DESCRIPTION OF THE TASK ▸
Your reply must be one number: the count of lines in the data below that contain "black".

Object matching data

• • • • • • •

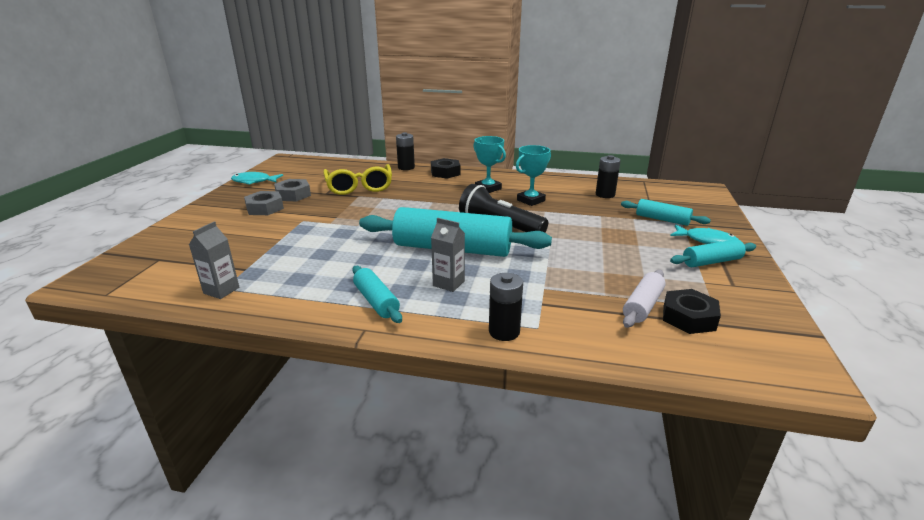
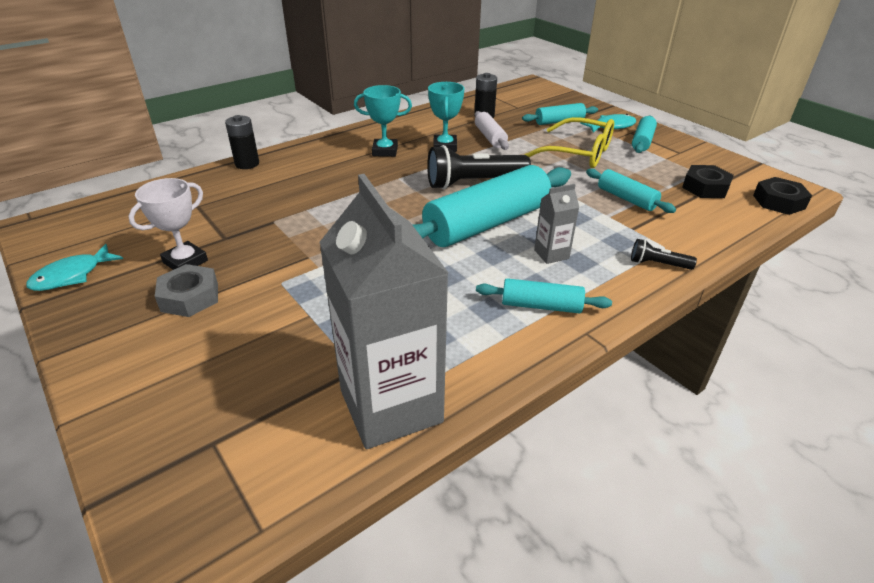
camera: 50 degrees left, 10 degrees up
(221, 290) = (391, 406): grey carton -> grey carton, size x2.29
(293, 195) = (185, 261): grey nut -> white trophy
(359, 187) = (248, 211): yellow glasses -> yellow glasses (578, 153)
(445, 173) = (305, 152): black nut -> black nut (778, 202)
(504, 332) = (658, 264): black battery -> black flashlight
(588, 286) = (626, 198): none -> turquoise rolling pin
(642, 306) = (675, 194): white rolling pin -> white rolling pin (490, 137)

• • • • • • •

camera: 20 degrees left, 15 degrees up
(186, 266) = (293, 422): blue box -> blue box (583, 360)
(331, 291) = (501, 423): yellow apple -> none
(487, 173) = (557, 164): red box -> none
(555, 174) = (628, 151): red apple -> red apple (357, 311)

• • • • • • •

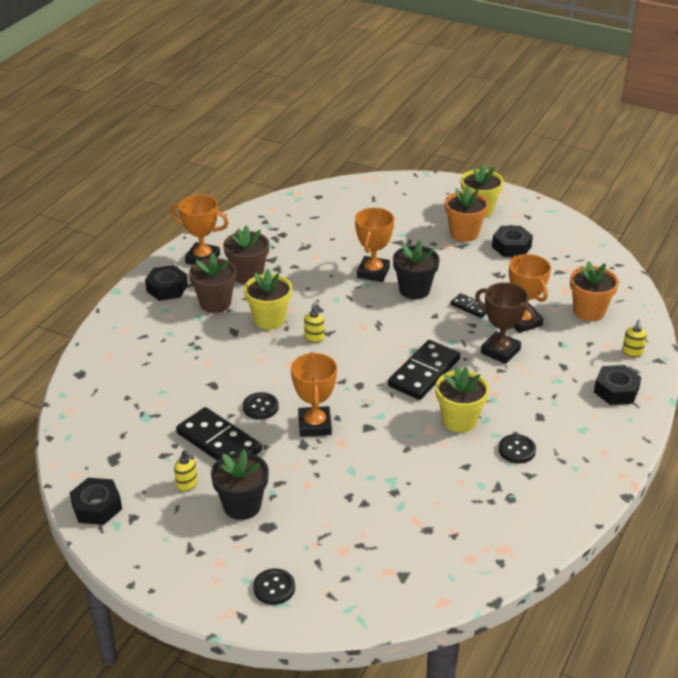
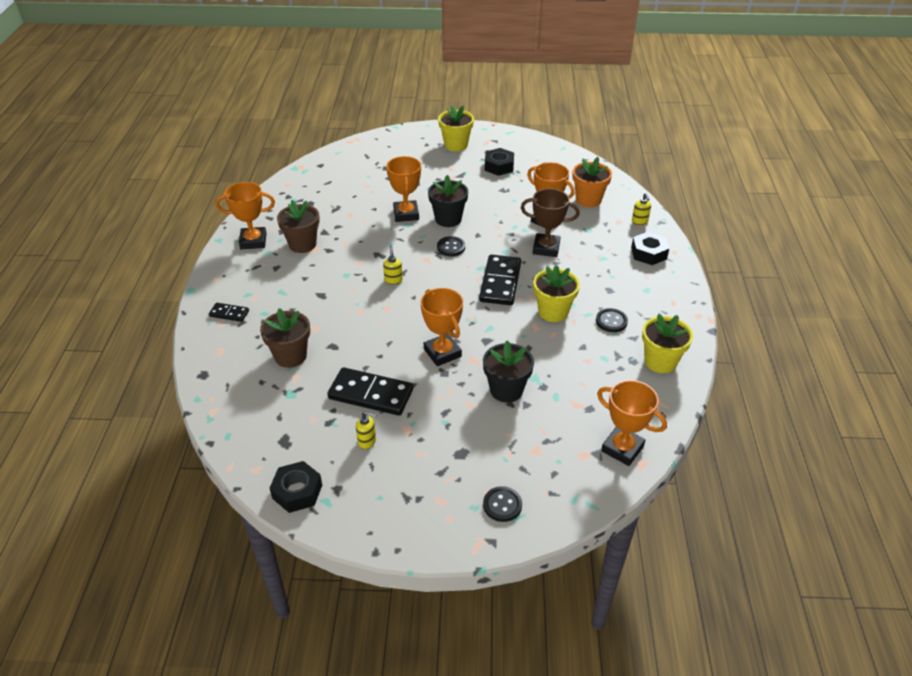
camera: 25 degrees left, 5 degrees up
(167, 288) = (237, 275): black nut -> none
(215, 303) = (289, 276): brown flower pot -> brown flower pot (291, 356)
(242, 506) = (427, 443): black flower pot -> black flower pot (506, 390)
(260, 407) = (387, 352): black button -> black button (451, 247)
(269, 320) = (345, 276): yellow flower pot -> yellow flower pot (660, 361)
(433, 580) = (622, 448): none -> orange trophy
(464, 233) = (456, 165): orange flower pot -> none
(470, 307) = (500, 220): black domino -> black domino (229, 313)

• • • • • • •

EXERCISE ANSWER ▸
6